Exercise instructions:
Which of the lines below hold the word "blue"? Pull each of them out.

The data:

■ ■ ■

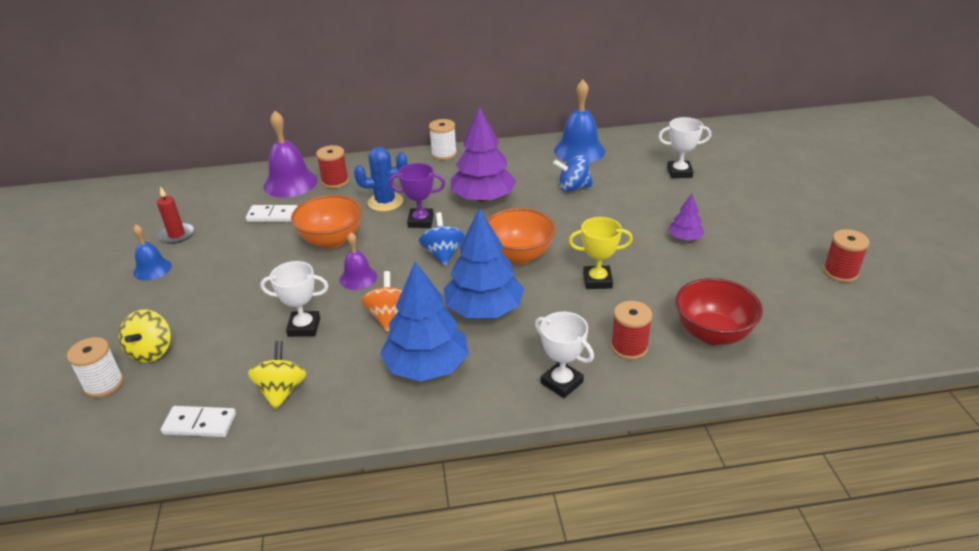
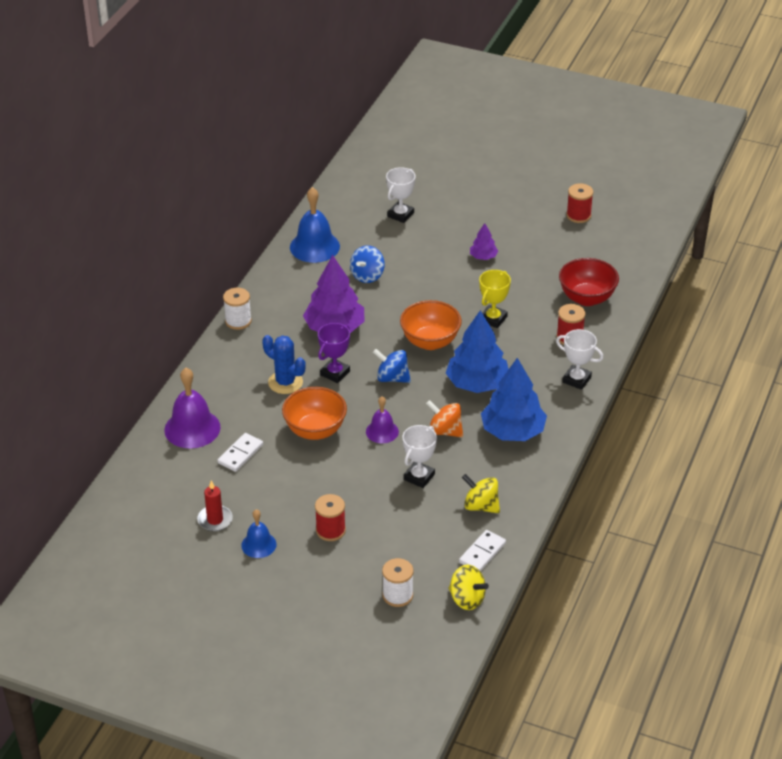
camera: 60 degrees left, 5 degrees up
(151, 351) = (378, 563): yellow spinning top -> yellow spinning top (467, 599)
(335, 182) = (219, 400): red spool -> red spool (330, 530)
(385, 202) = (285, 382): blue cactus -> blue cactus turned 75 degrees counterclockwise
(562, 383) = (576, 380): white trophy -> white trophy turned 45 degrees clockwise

■ ■ ■

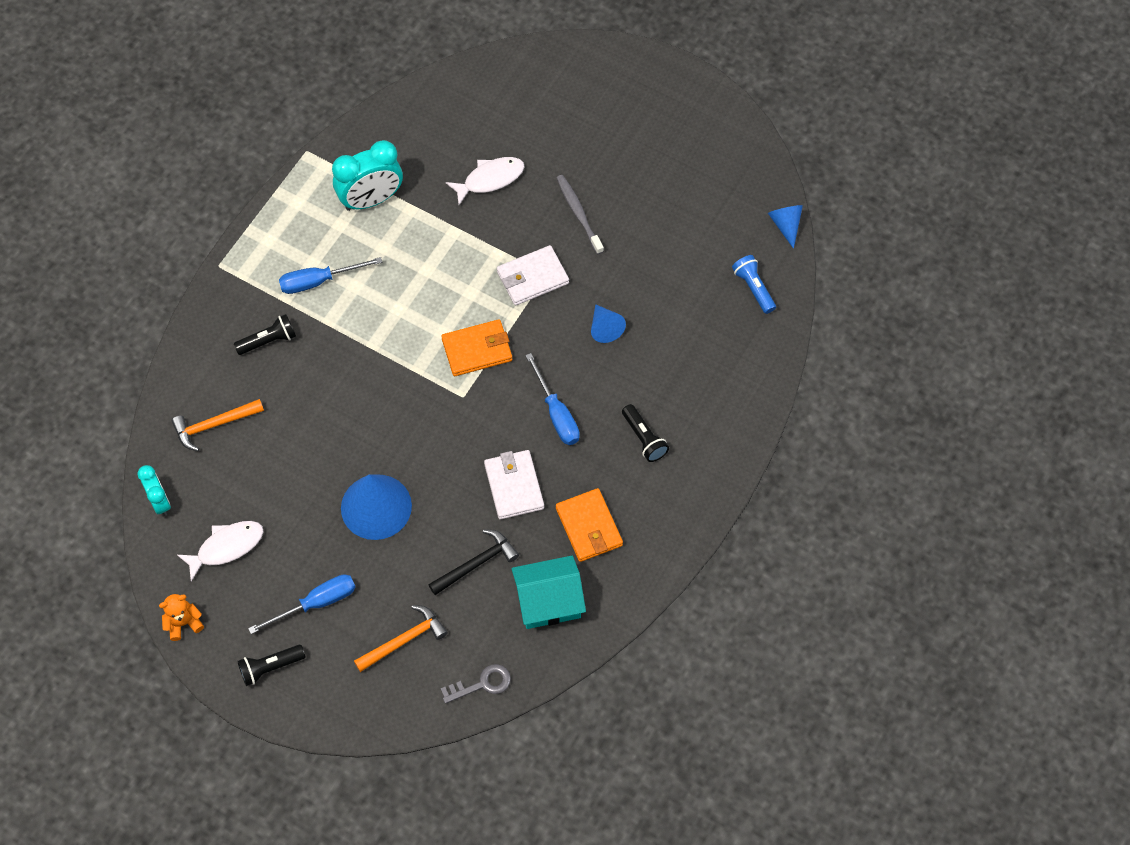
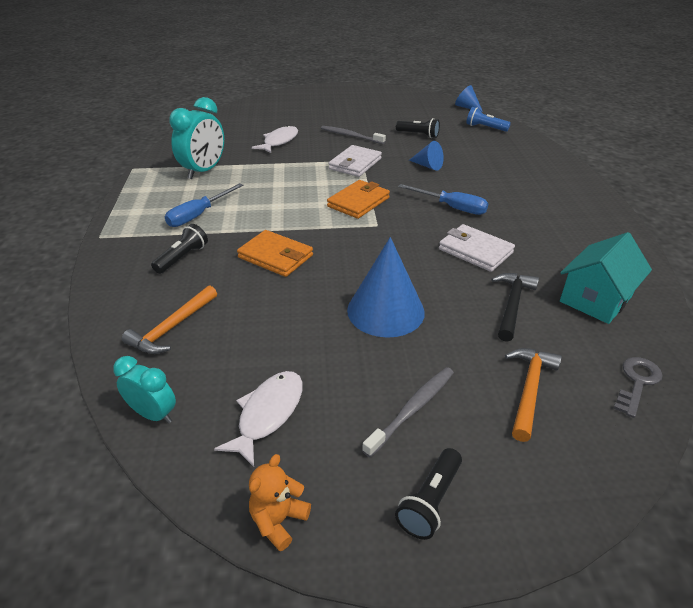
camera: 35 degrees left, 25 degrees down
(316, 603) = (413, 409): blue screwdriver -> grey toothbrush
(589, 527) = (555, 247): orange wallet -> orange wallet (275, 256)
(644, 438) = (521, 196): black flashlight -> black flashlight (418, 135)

■ ■ ■

Task result:
(385, 202) = (285, 382): blue cactus -> blue cactus turned 75 degrees counterclockwise
(316, 603) = (413, 409): blue screwdriver -> grey toothbrush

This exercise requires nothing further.